# YOUR GOAL
Each record below must come back exactly as written; its pictures must not.

Detected change data
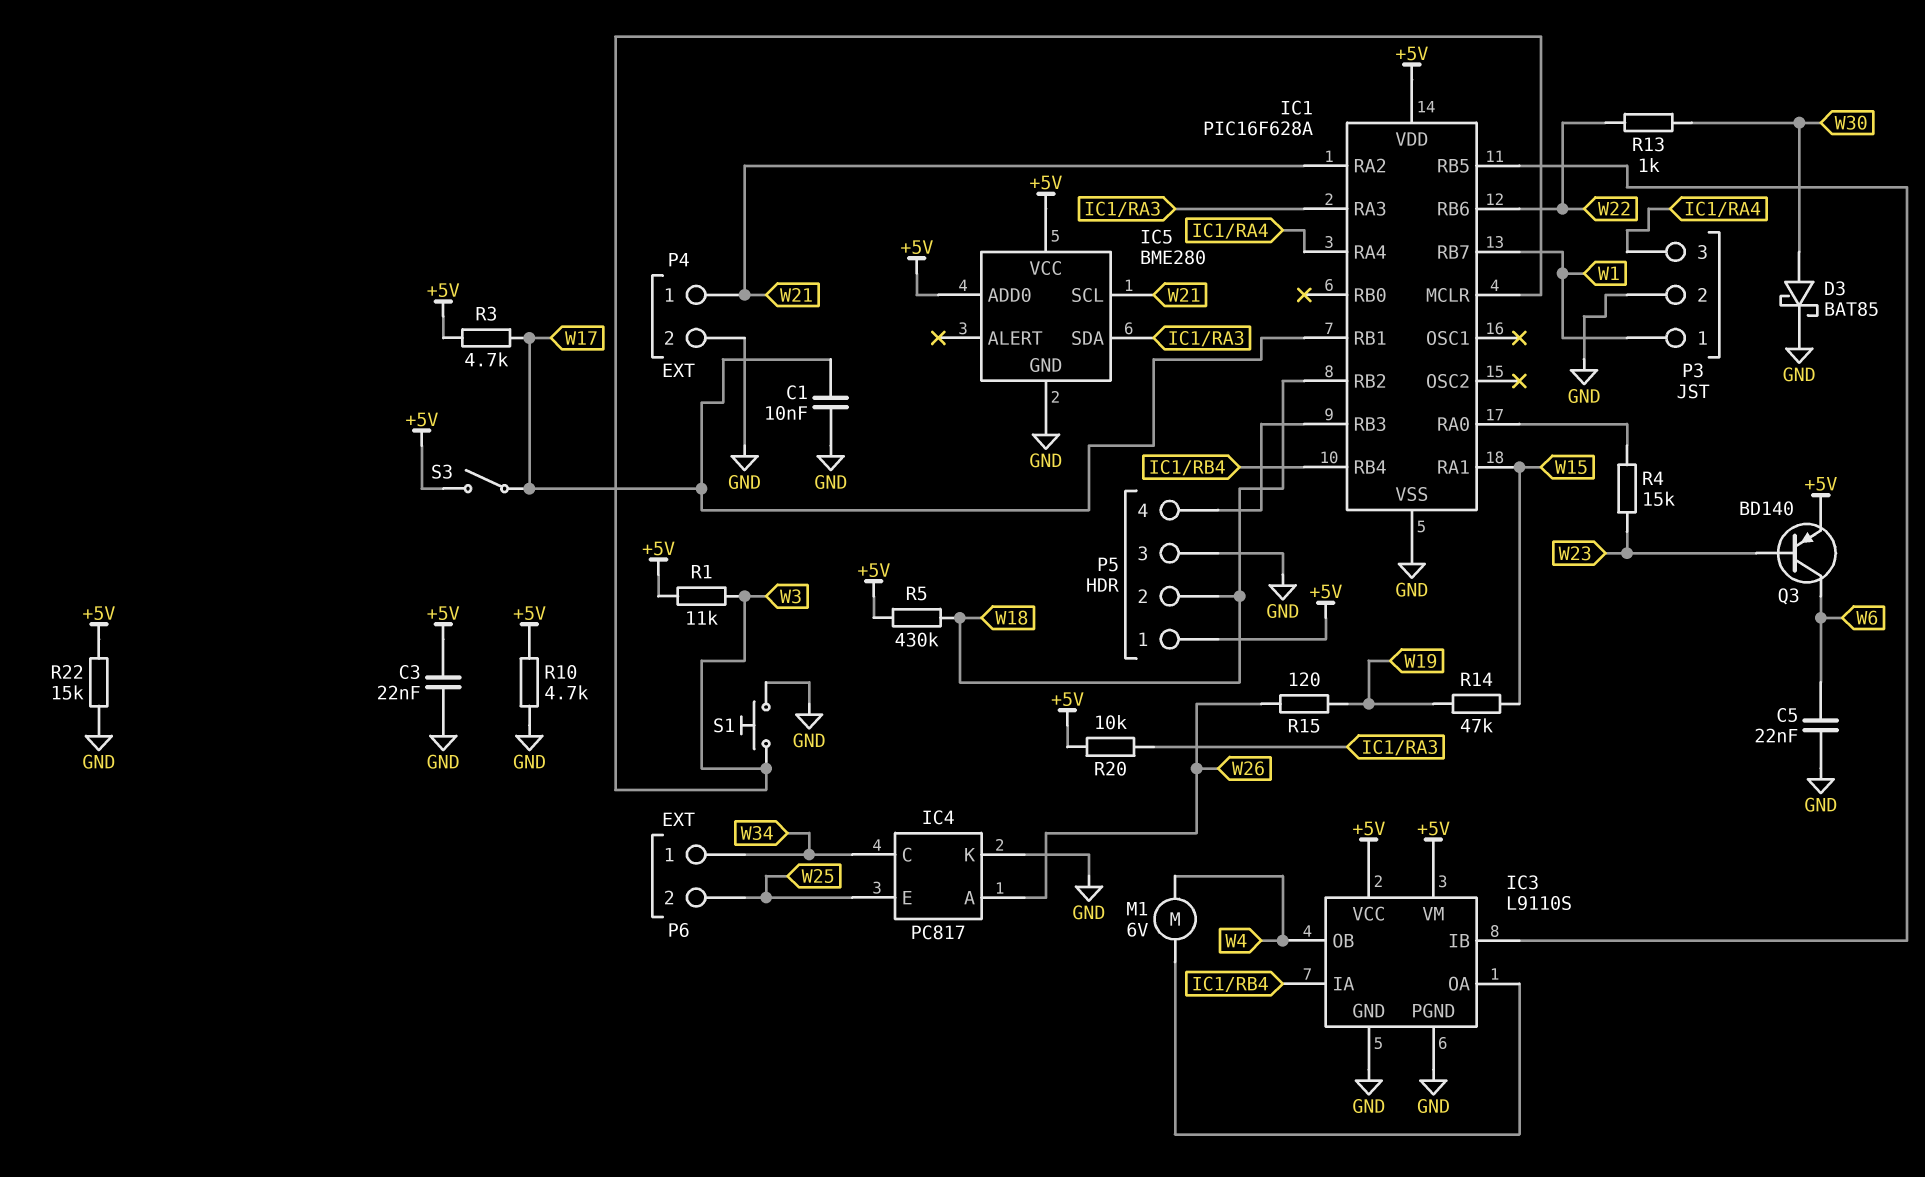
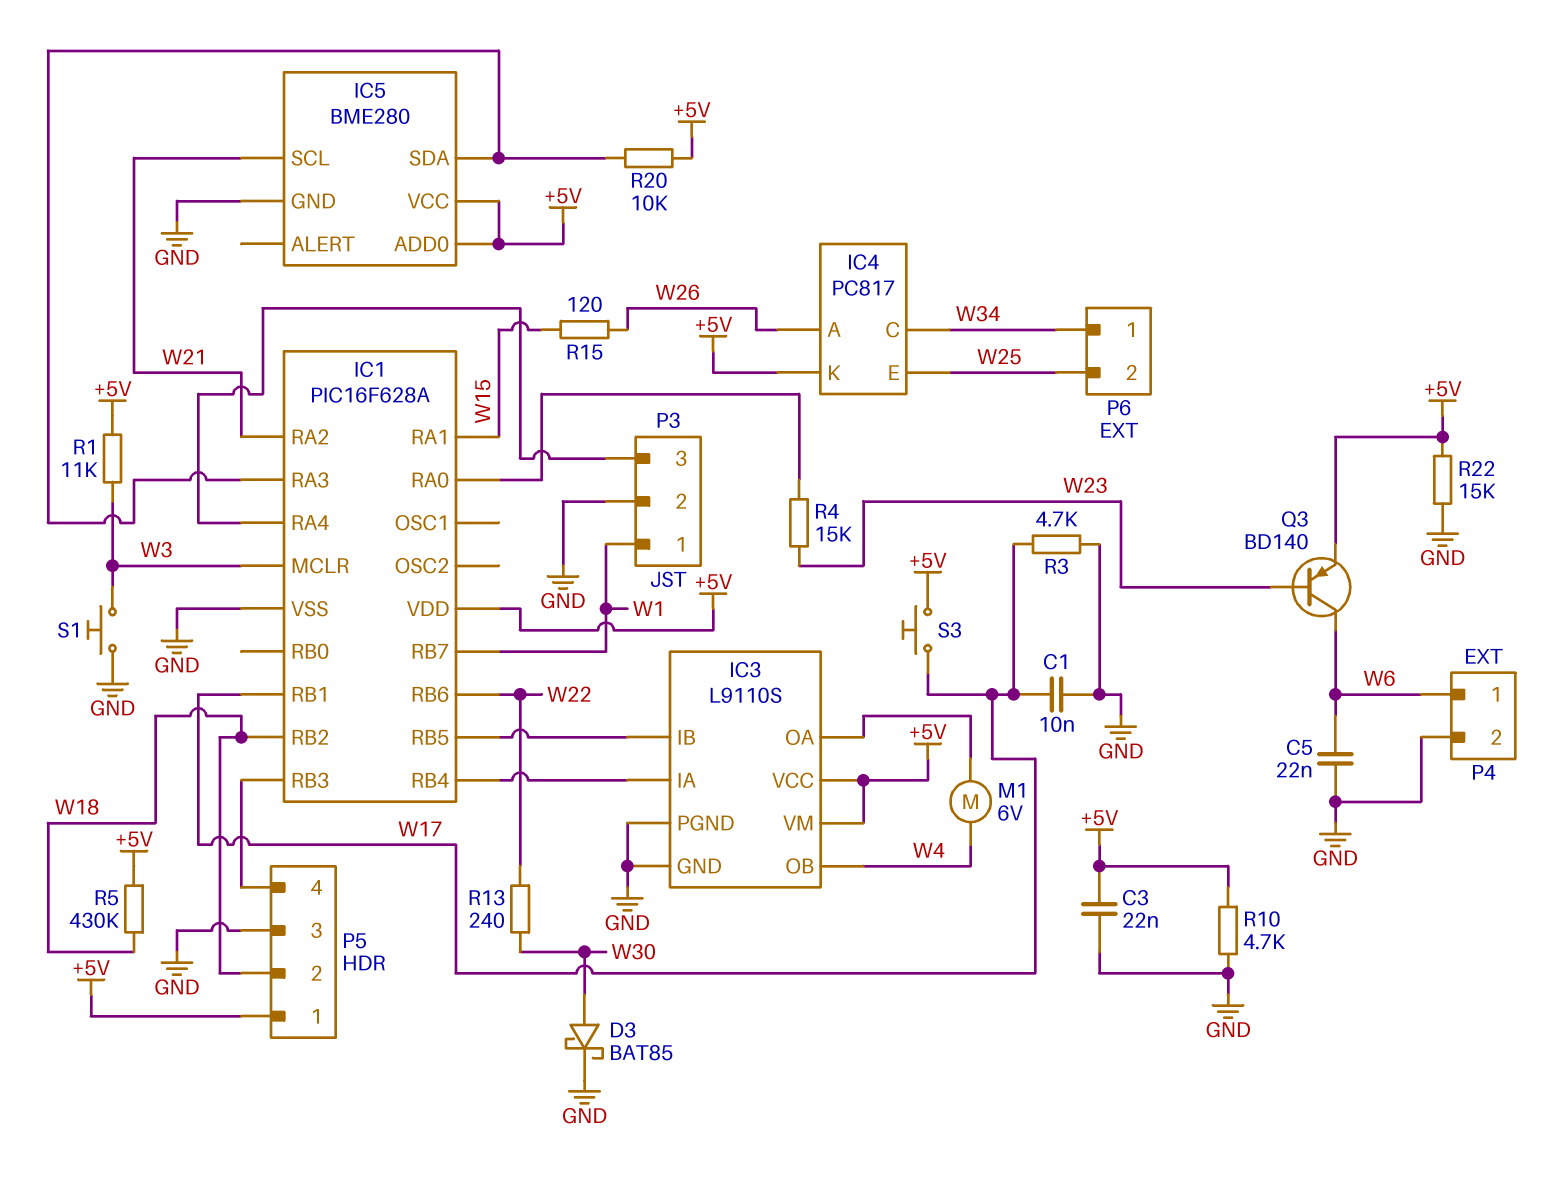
IC4 pin K: GND -> +5V
P4 pin 1: W21 -> W6
R3: 4.7k (+5V, W17) -> 4.7k (GND, W17)
R13: 1k (W22, W30) -> 240 (W22, W30)
R14: 47k (W15, W19) -> none
R15: 120 (W19, W26) -> 120 (W15, W26)
S3: switch (+5V, W17) -> button (+5V, W17)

# THE COMPLETED TASK
IC4 pin K: GND -> +5V
P4 pin 1: W21 -> W6
R3: 4.7k (+5V, W17) -> 4.7k (GND, W17)
R13: 1k (W22, W30) -> 240 (W22, W30)
R14: 47k (W15, W19) -> none
R15: 120 (W19, W26) -> 120 (W15, W26)
S3: switch (+5V, W17) -> button (+5V, W17)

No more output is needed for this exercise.